--- Your instructions ---
Pull every line holding the word "removed" out of the data and copy it.

(Dataset excerpts)
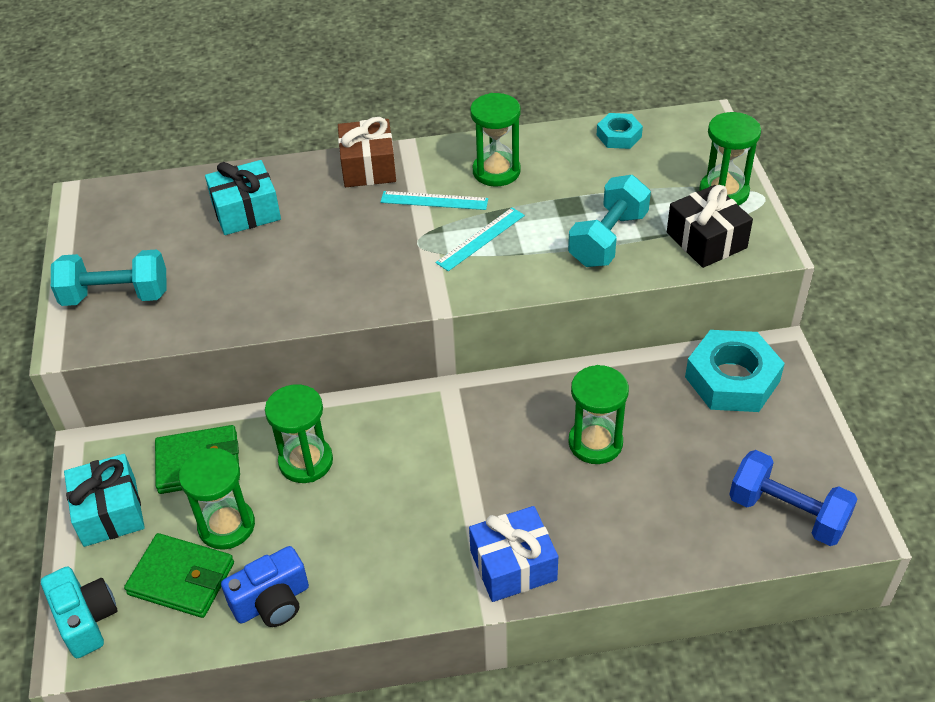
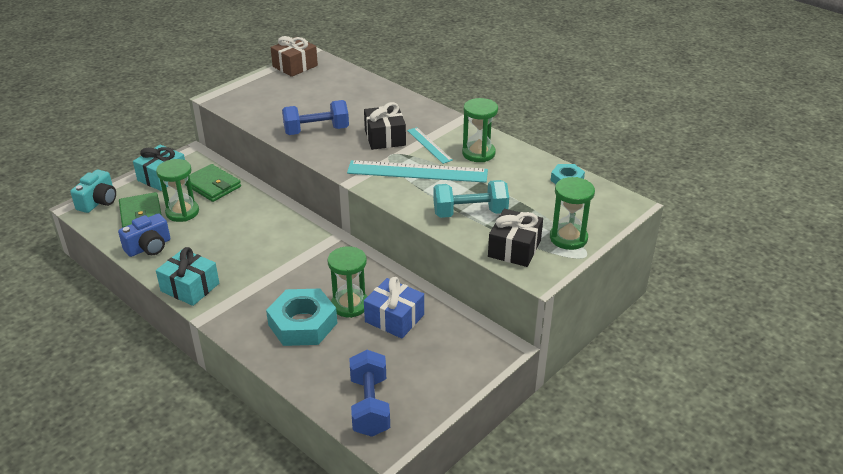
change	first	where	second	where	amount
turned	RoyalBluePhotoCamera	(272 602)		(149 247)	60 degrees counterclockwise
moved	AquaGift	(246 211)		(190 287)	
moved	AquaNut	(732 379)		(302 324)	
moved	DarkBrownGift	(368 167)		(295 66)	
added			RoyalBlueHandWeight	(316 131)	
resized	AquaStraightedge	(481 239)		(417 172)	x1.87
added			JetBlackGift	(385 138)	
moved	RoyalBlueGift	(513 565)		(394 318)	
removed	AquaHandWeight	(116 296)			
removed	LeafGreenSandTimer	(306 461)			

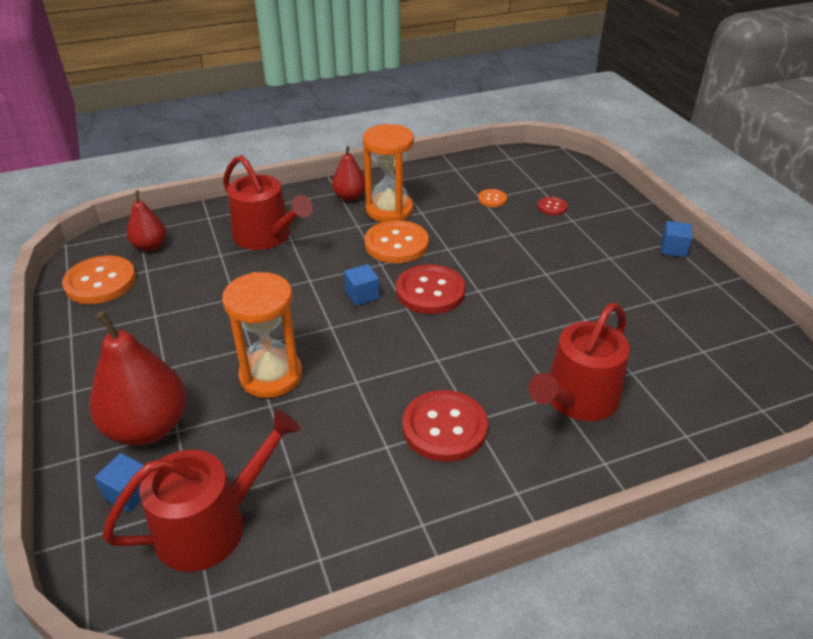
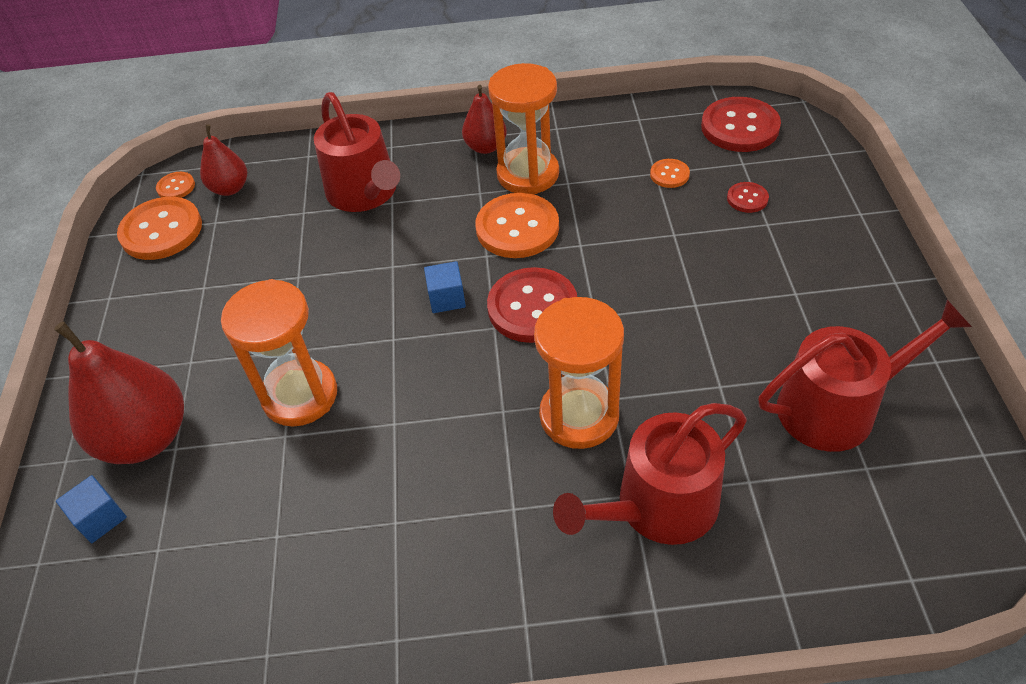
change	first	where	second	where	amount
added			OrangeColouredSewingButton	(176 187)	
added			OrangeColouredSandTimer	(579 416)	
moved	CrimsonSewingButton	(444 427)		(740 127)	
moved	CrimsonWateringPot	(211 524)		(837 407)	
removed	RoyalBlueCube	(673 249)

--- Task answer ---
removed	AquaHandWeight	(116 296)			
removed	LeafGreenSandTimer	(306 461)			
removed	RoyalBlueCube	(673 249)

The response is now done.